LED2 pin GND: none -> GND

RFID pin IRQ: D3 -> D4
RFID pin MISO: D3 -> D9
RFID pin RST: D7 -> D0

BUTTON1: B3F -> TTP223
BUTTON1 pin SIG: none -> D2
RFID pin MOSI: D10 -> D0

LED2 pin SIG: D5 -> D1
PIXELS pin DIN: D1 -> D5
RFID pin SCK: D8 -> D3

### Work task
From the line containing "RFID pin IRQ: D3 -> D4" down to the final line of the data, write out every line exactly; both the first and last of these belong in your answer, and nothing else does.

### Result of this task
RFID pin IRQ: D3 -> D4
RFID pin MISO: D3 -> D9
RFID pin RST: D7 -> D0

BUTTON1: B3F -> TTP223
BUTTON1 pin SIG: none -> D2
RFID pin MOSI: D10 -> D0

LED2 pin SIG: D5 -> D1
PIXELS pin DIN: D1 -> D5
RFID pin SCK: D8 -> D3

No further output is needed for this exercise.